◆ GIVEN ENTRIES ◆
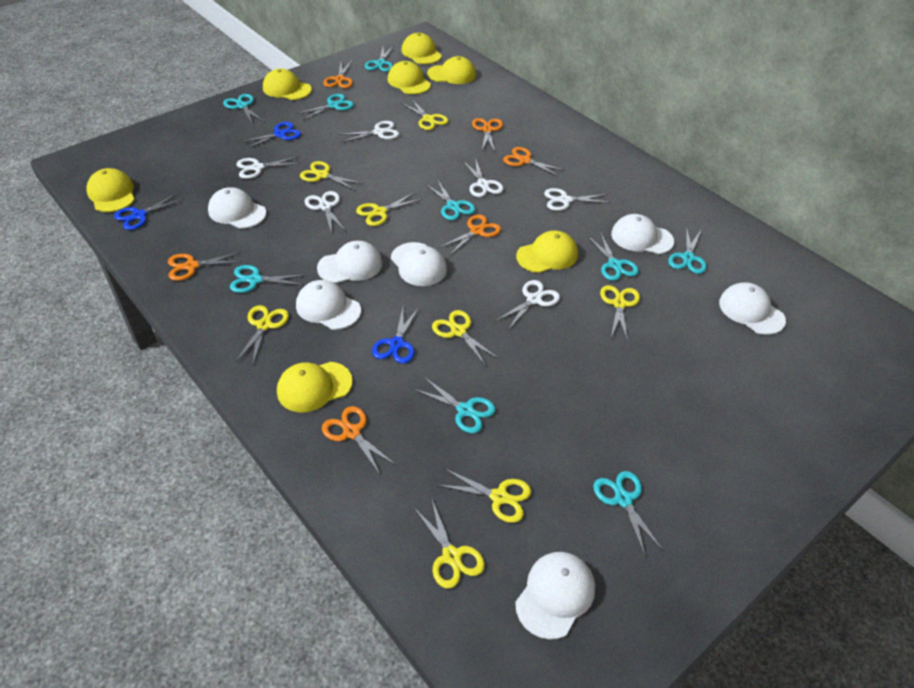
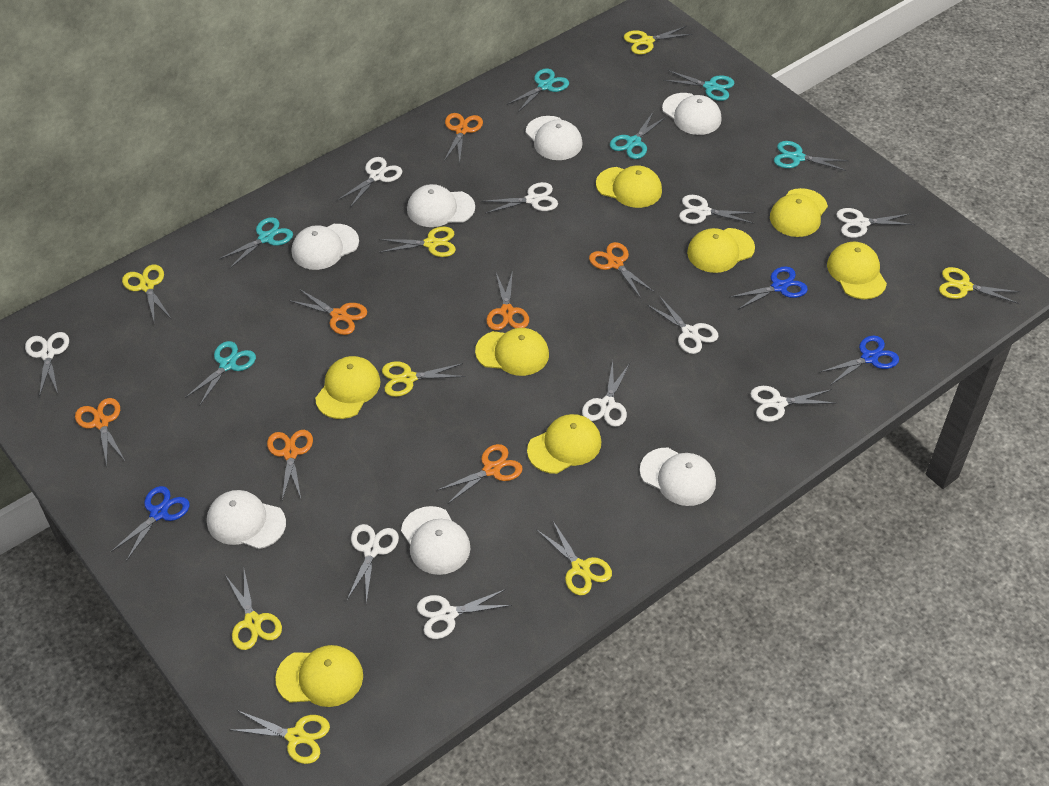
orange scissors: [168,252,242,281] [322,406,396,476] [323,61,353,88] [439,214,501,256] [472,118,503,152] [503,147,565,176] = 6 -> [75,398,125,466] [267,430,313,500] [289,289,367,335] [438,444,523,504] [444,113,483,162] [486,270,529,330] [589,242,654,298] = 7
turquoise scissors: [223,94,265,125] [230,265,306,293] [296,94,354,120] [365,46,394,72] [413,377,496,433] [425,179,476,220] [587,233,639,281] [593,471,664,556] [668,227,707,274] = 9 -> [185,341,256,406] [219,217,293,269] [507,68,569,112] [610,112,667,159] [663,70,735,101] [774,141,849,171] = 6
white scissors: [236,156,302,179] [305,191,346,234] [338,121,399,142] [463,158,504,197] [495,280,560,330] [544,188,611,211] = 6 -> [25,332,69,397] [338,157,402,207] [347,524,399,604] [417,589,512,639] [481,182,558,214] [582,361,630,427] [646,296,719,354] [679,195,756,224] [750,386,835,422] [836,208,915,238] = 10
yellow cap: [86,168,135,212] [263,69,312,100] [277,362,353,412] [388,61,431,94] [401,33,442,64] [427,56,476,84] [516,231,578,273] = 7 -> [275,645,363,707] [315,356,380,419] [475,328,549,376] [527,414,601,474] [596,166,662,208] [687,228,755,273] [770,188,828,237] [827,242,887,299] = 8

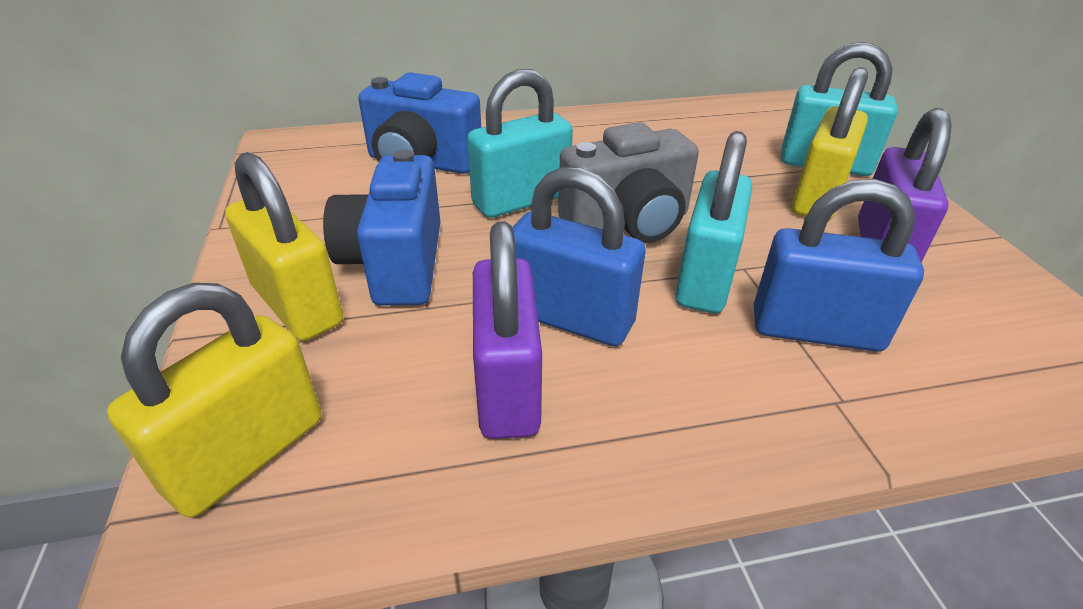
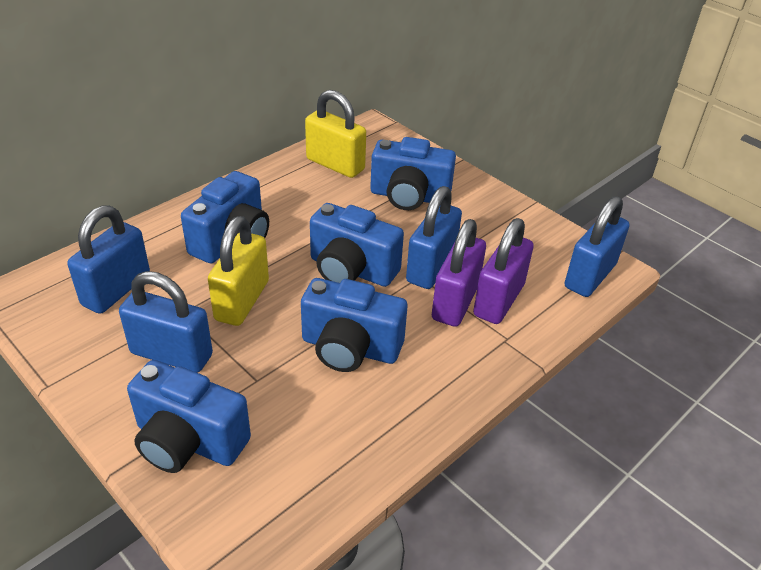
blue camera: [323,149,440,306] [358,72,481,174] = 2 -> [127,360,251,473] [181,171,269,264] [301,278,407,372] [310,203,404,287] [370,137,456,210] = 5
blue padlock: [512,167,646,346] [754,179,924,352] = 2 -> [67,205,150,314] [119,271,213,373] [406,186,462,289] [565,196,629,297] = 4
grey camera: [558,122,699,243] = 1 -> none = 0
turquoise padlock: [467,69,573,218] [675,131,752,313] [781,42,898,176] = 3 -> none = 0
yellow padlock: [107,283,322,518] [225,152,344,341] [792,67,868,219] = 3 -> [208,216,269,326] [305,90,366,178] = 2

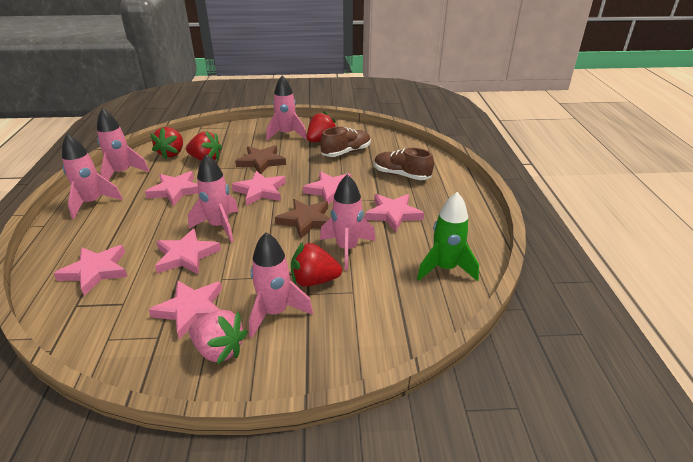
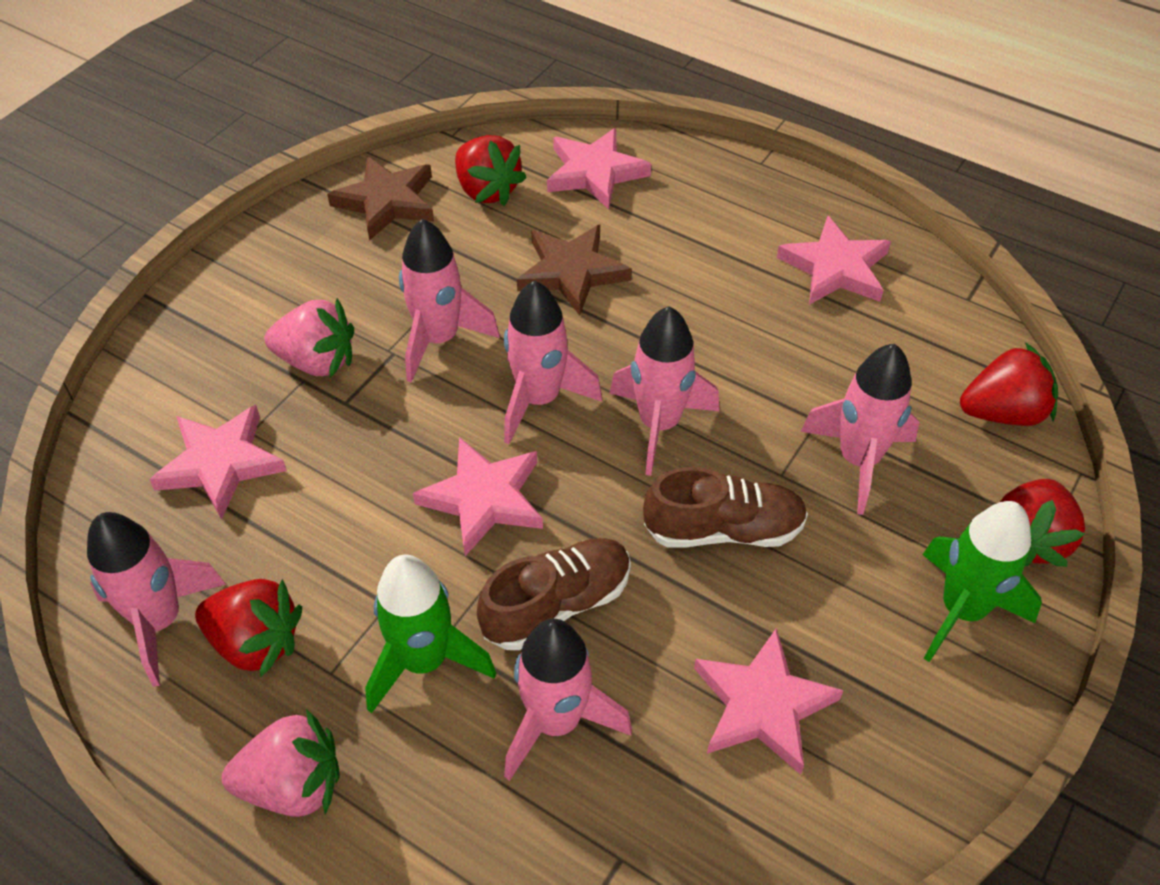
green rocket: [417,192,479,281] = 1 -> [365,555,496,714] [923,501,1042,662] = 2
pink star: [54,245,128,296] [145,171,198,206] [149,280,222,340] [155,228,221,275] [232,171,286,206] [303,171,351,204] [365,194,424,232] = 7 -> [149,405,287,520] [413,437,543,556] [547,128,651,209] [694,628,844,775] [777,216,891,305] = 5
pink strawberry: [189,310,247,365] = 1 -> [222,709,340,817] [264,298,354,378] = 2

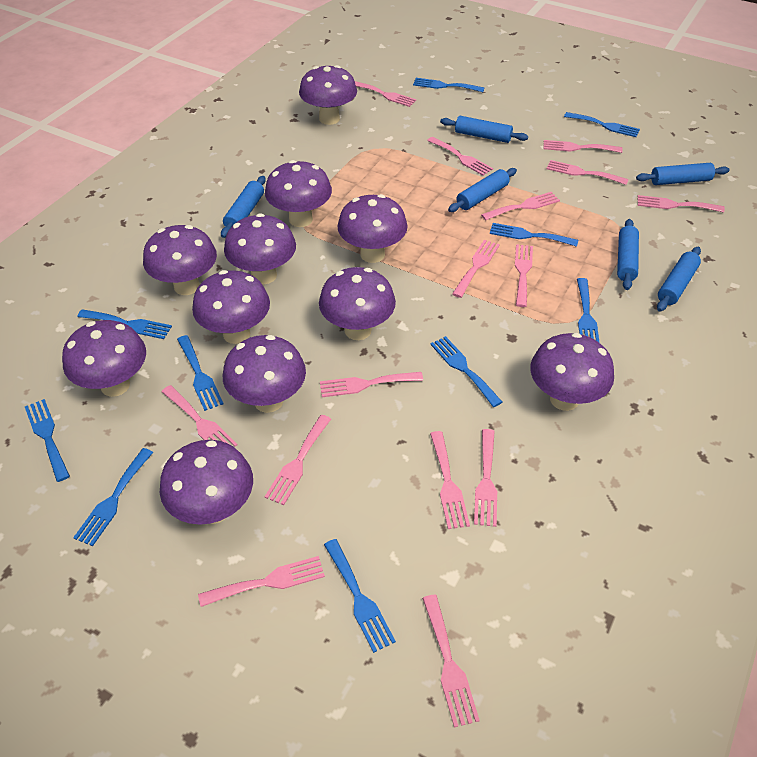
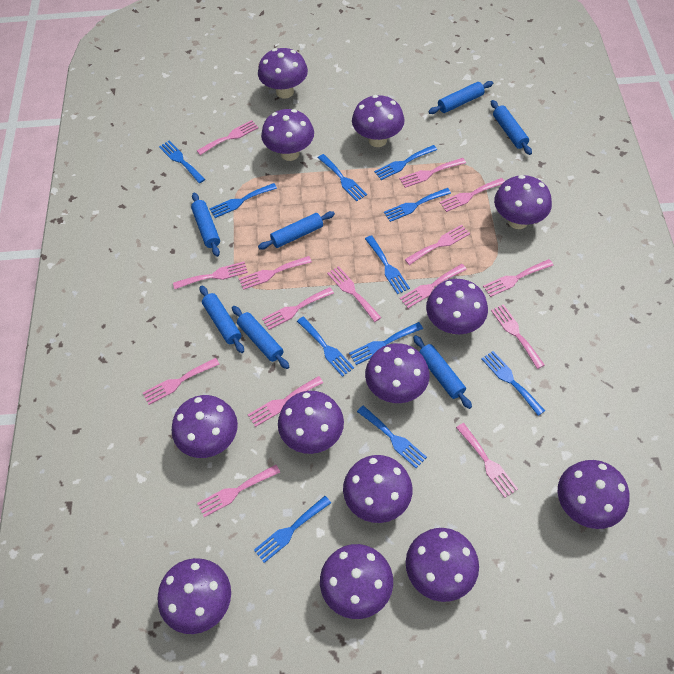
blue fork: [25,399,70,482] [73,448,153,546] [77,309,172,339] [177,335,224,411] [324,539,396,653] [413,78,485,92] [430,336,502,407] [490,223,578,247] [564,112,640,137] [577,278,600,343] = 10 -> [159,140,205,183] [209,183,277,218] [254,496,331,563] [297,317,354,377] [318,154,367,201] [349,322,423,365] [357,405,427,468] [365,235,410,294] [374,145,437,180] [384,188,451,222] [482,351,545,416] = 11
blue rolling pin: [221,176,266,238] [440,116,528,143] [448,168,517,212] [617,219,639,290] [636,163,730,185] [657,247,701,312] = 6 -> [191,192,220,257] [200,286,244,353] [232,306,289,369] [258,211,335,250] [413,335,472,409] [428,81,493,114] [491,100,532,155] = 7
purple mushroom: [62,320,146,397] [143,225,217,295] [160,440,253,525] [192,270,270,344] [223,335,306,413] [224,213,296,284] [265,160,332,227] [299,65,357,125] [319,267,396,340] [337,194,408,263] [530,333,614,411] = 11 -> [158,558,231,634] [172,395,238,458] [258,48,308,99] [261,109,314,161] [278,391,344,454] [320,544,393,619] [343,455,412,523] [352,95,405,147] [365,343,430,403] [406,528,479,602] [426,279,488,334] [494,175,552,229] [558,460,630,529] = 13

◆ ACTIVITY ◆
Once the line with "yellow cap: [86,168,135,212]" is found in the data above, reproduce it and each line after it exactly, through the line with "green rocket: [417,192,479,281]". Omit the pictures.

◆ EXERCISE RESULT ◆
yellow cap: [86,168,135,212] [263,69,312,100] [277,362,353,412] [388,61,431,94] [401,33,442,64] [427,56,476,84] [516,231,578,273] = 7 -> [275,645,363,707] [315,356,380,419] [475,328,549,376] [527,414,601,474] [596,166,662,208] [687,228,755,273] [770,188,828,237] [827,242,887,299] = 8

blue camera: [323,149,440,306] [358,72,481,174] = 2 -> [127,360,251,473] [181,171,269,264] [301,278,407,372] [310,203,404,287] [370,137,456,210] = 5
blue padlock: [512,167,646,346] [754,179,924,352] = 2 -> [67,205,150,314] [119,271,213,373] [406,186,462,289] [565,196,629,297] = 4
grey camera: [558,122,699,243] = 1 -> none = 0
turquoise padlock: [467,69,573,218] [675,131,752,313] [781,42,898,176] = 3 -> none = 0
yellow padlock: [107,283,322,518] [225,152,344,341] [792,67,868,219] = 3 -> [208,216,269,326] [305,90,366,178] = 2

green rocket: [417,192,479,281] = 1 -> [365,555,496,714] [923,501,1042,662] = 2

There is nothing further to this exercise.